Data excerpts
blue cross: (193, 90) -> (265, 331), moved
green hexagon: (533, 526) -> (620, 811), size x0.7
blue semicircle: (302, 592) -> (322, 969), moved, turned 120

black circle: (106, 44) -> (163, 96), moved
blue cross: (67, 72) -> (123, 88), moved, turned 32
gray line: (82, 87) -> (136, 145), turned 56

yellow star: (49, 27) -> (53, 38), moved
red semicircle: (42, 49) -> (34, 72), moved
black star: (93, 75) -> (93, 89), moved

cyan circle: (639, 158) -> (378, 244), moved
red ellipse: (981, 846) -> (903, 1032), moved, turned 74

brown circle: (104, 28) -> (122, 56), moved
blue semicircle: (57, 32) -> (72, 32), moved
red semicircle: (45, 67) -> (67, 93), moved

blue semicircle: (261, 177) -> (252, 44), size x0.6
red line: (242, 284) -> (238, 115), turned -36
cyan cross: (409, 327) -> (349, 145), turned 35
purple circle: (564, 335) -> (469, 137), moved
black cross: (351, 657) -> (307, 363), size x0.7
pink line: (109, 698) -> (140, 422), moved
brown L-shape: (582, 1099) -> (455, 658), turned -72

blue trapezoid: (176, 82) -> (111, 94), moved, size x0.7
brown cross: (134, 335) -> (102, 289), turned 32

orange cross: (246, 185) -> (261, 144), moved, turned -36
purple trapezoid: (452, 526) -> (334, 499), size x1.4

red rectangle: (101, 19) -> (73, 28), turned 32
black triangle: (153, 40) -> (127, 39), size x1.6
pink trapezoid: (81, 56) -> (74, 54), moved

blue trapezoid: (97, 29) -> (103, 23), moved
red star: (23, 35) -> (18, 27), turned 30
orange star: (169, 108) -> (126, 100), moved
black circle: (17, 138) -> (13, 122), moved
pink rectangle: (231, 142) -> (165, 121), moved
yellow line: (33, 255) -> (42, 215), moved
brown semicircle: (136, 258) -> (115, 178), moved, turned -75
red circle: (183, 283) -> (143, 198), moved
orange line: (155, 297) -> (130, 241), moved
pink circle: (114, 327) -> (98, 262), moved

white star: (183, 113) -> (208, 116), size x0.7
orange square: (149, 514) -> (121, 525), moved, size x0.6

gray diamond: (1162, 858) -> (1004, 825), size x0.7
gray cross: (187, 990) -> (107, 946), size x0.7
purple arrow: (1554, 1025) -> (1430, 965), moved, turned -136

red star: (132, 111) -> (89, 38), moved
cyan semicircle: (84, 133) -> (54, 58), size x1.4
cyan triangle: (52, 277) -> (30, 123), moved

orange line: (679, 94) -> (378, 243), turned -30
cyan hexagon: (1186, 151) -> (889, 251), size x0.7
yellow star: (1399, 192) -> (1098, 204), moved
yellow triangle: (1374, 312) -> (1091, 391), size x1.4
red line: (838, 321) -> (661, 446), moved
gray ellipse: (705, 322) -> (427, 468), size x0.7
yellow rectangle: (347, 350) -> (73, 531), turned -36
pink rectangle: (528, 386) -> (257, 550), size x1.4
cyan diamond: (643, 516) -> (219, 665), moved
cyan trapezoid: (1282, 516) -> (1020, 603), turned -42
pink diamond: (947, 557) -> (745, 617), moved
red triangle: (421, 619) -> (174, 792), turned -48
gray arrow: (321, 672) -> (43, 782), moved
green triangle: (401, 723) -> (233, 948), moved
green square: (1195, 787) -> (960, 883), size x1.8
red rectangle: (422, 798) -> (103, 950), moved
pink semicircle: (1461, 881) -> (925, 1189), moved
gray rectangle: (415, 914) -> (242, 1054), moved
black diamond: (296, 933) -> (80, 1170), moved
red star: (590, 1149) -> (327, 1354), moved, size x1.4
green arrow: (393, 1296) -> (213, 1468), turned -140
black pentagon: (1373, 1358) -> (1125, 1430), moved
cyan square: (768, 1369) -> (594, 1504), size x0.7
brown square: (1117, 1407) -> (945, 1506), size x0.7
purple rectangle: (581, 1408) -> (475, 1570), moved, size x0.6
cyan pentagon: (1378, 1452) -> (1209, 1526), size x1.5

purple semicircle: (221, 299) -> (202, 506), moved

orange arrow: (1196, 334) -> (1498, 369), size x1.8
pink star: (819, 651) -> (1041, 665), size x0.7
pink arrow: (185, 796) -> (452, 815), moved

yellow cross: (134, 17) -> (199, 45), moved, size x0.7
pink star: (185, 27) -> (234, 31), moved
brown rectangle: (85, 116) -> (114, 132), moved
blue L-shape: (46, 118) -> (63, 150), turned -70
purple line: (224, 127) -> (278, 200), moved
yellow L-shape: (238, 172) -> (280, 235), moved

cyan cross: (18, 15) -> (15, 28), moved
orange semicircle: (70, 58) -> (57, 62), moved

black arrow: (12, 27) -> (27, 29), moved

## What is needed
Please filter the data down to the lines containing the word "pink".

## Response to the exercise
pink line: (109, 698) -> (140, 422), moved
pink trapezoid: (81, 56) -> (74, 54), moved
pink rectangle: (231, 142) -> (165, 121), moved
pink circle: (114, 327) -> (98, 262), moved
pink rectangle: (528, 386) -> (257, 550), size x1.4
pink diamond: (947, 557) -> (745, 617), moved
pink semicircle: (1461, 881) -> (925, 1189), moved
pink star: (819, 651) -> (1041, 665), size x0.7
pink arrow: (185, 796) -> (452, 815), moved
pink star: (185, 27) -> (234, 31), moved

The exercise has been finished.